Source records
# # # # # # #

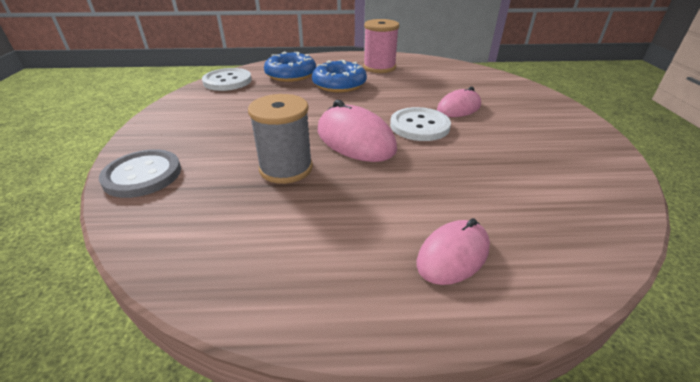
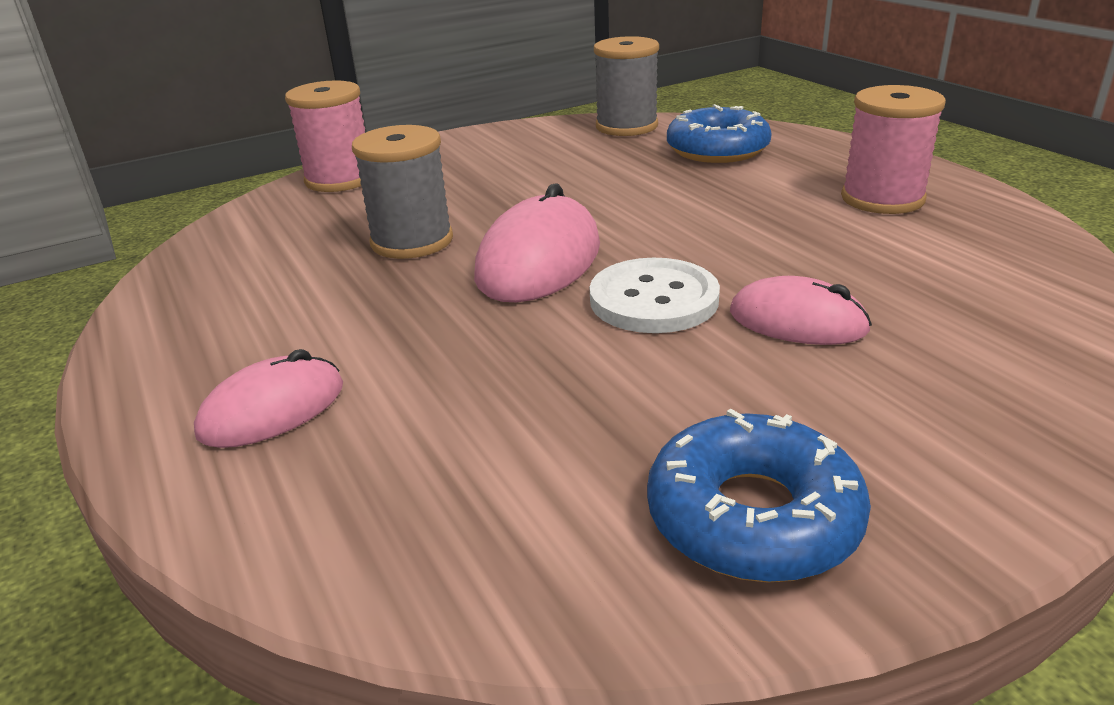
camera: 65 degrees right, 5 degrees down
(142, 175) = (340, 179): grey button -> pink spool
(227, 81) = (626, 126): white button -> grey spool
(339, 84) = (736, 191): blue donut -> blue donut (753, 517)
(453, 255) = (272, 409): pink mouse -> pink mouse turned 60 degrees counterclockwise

# # # # # # #

Required action: Copy out each line of the records above that includes "pink".

Response area:
(142, 175) = (340, 179): grey button -> pink spool
(453, 255) = (272, 409): pink mouse -> pink mouse turned 60 degrees counterclockwise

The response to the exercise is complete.